▶ [What this task involves] Reproduce nothing but the closing run of lines: the line with "L2: none -> 10mH (+15V, DGND)" and each line that follows it to the end of the data.

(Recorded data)

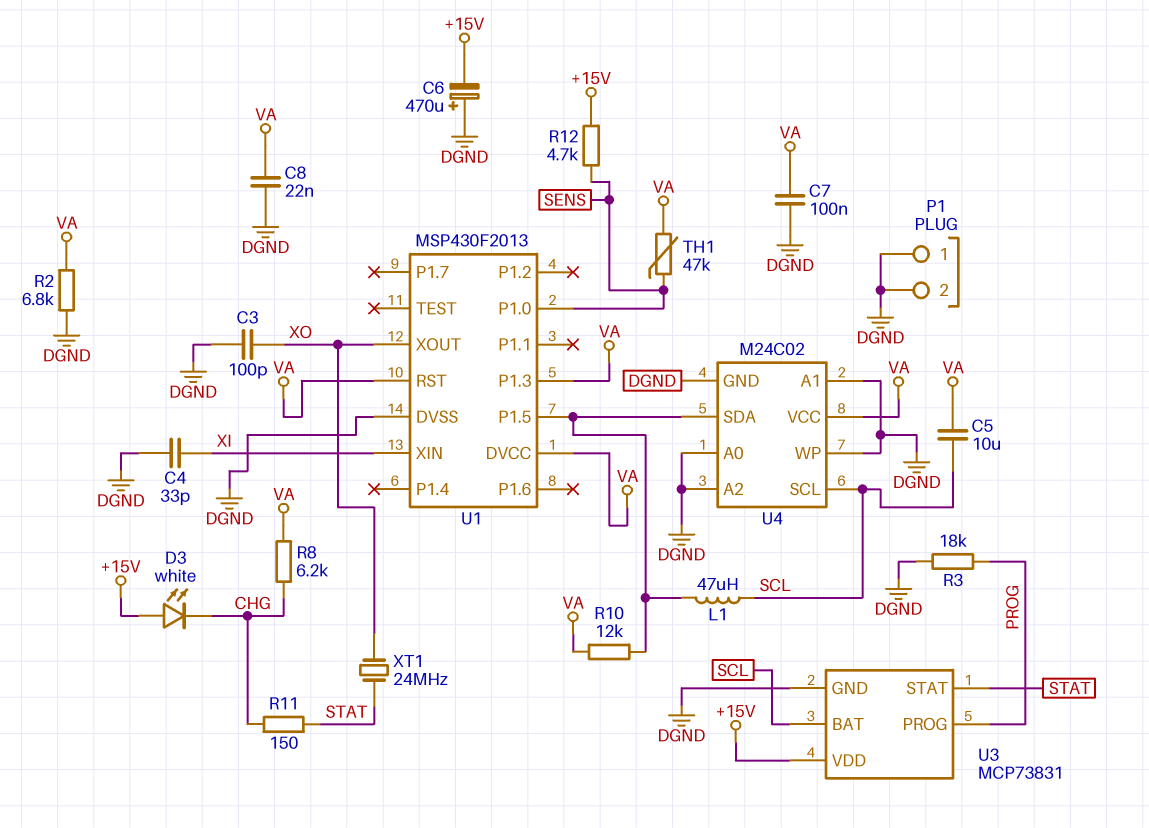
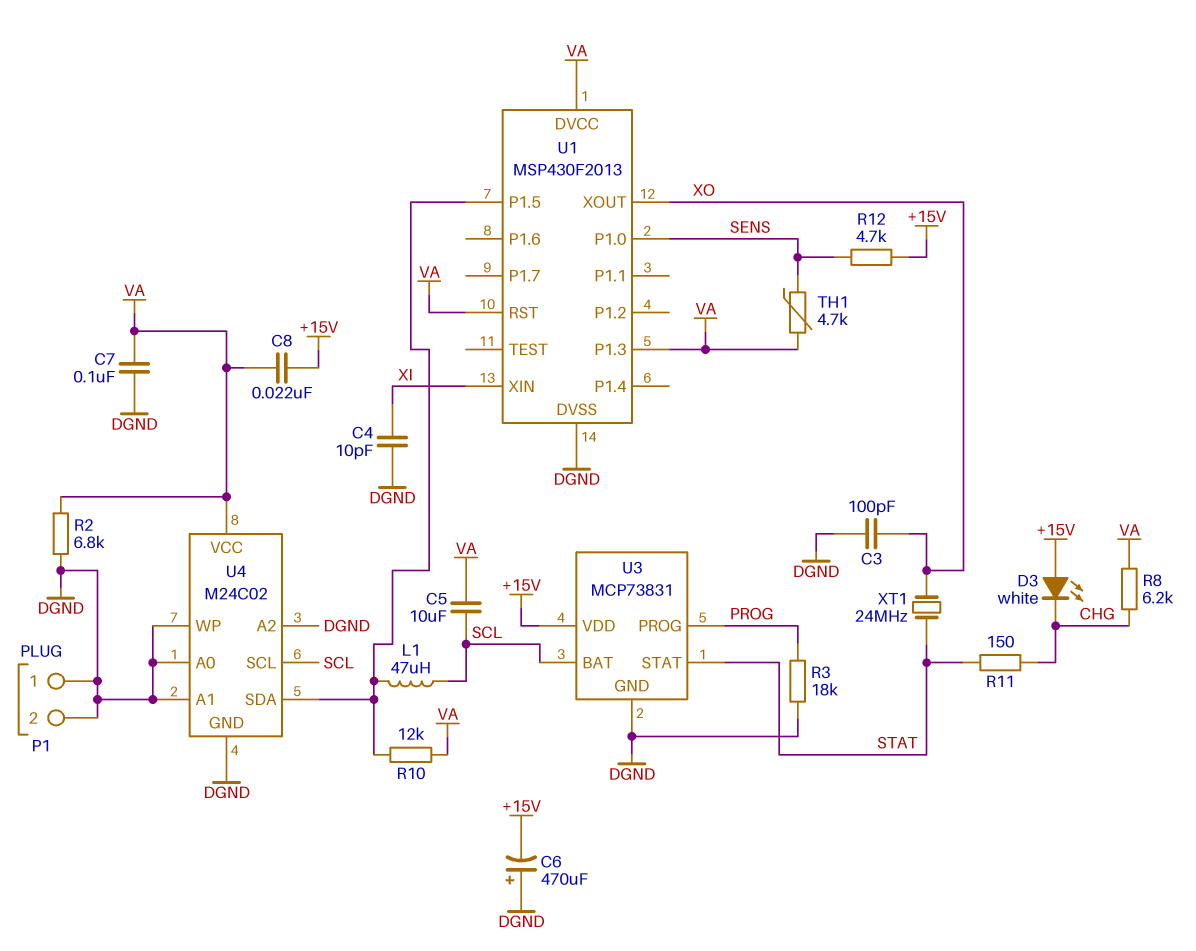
C4: 33pF (DGND, XI) -> 10pF (DGND, XI)
C8: 22nF (DGND, VA) -> 22nF (+15V, VA)
TH1: 47k (SENS, VA) -> 4.7k (SENS, VA)

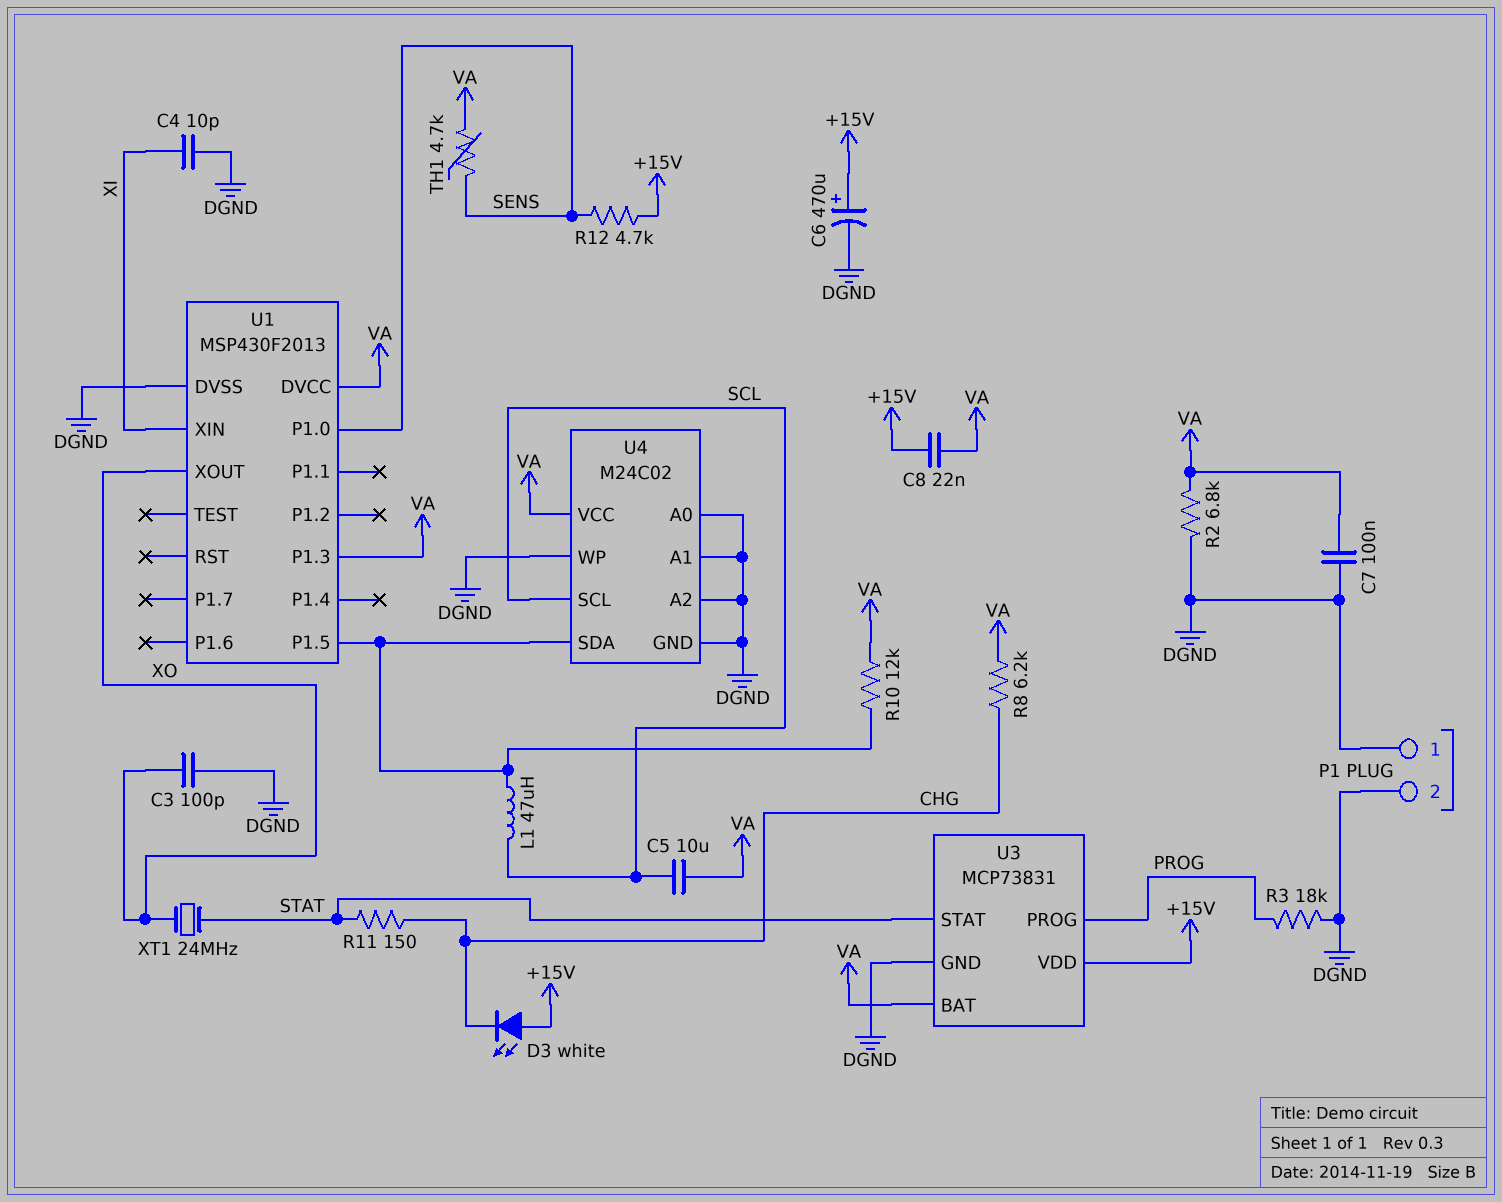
C6: 470uF (plus DGND, minus +15V) -> 470uF (plus +15V, minus DGND)
U1 pin RST: VA -> none
U3 pin BAT: SCL -> VA

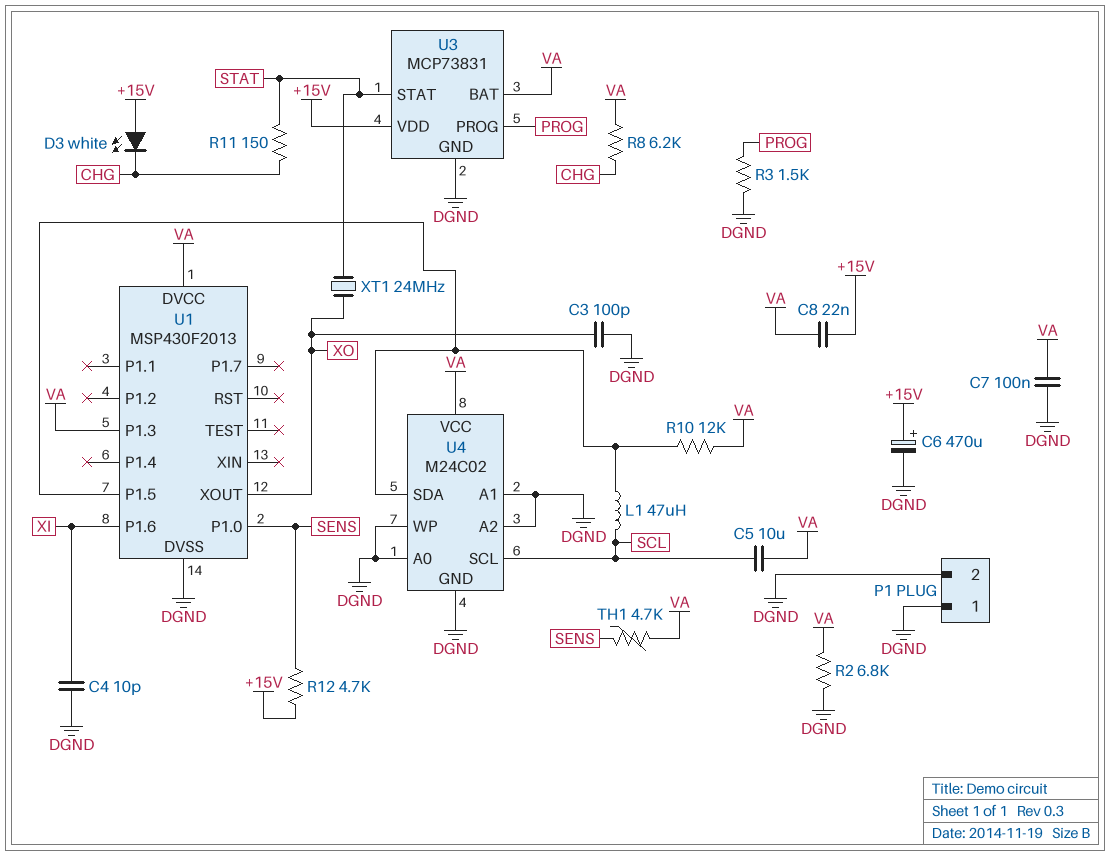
R3: 18k (DGND, PROG) -> 1.5k (DGND, PROG)
U1 pin P1.6: none -> XI
U1 pin XIN: XI -> none

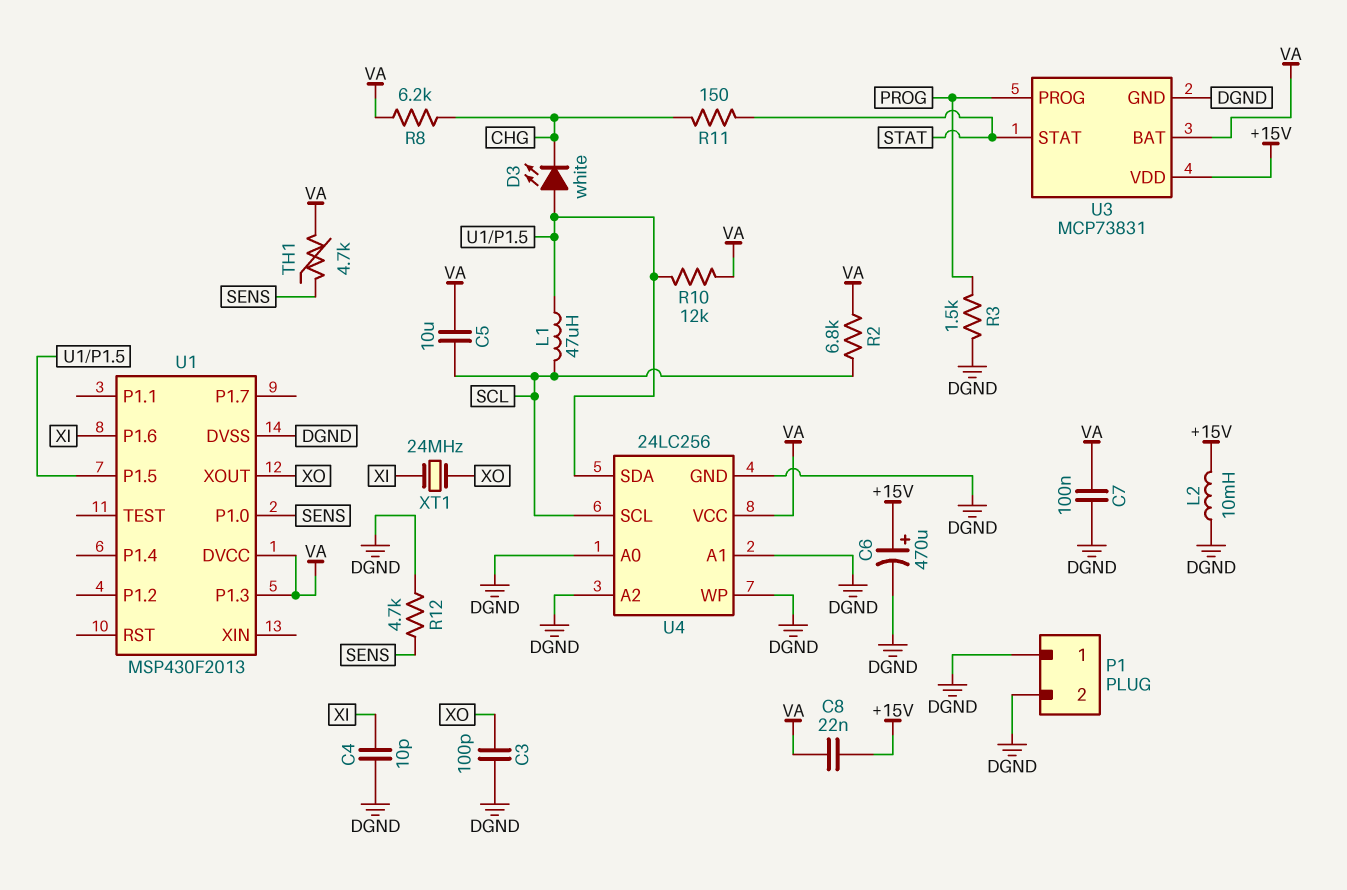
D3: LED white (A +15V, K CHG) -> LED white (A U1/P1.5, K CHG)
L2: none -> 10mH (+15V, DGND)
R2: 6.8k (DGND, VA) -> 6.8k (SCL, VA)
R12: 4.7k (+15V, SENS) -> 4.7k (DGND, SENS)
U4: M24C02 -> 24LC256
XT1: 24MHz (STAT, XO) -> 24MHz (XI, XO)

▶ [Response to this task]
L2: none -> 10mH (+15V, DGND)
R2: 6.8k (DGND, VA) -> 6.8k (SCL, VA)
R12: 4.7k (+15V, SENS) -> 4.7k (DGND, SENS)
U4: M24C02 -> 24LC256
XT1: 24MHz (STAT, XO) -> 24MHz (XI, XO)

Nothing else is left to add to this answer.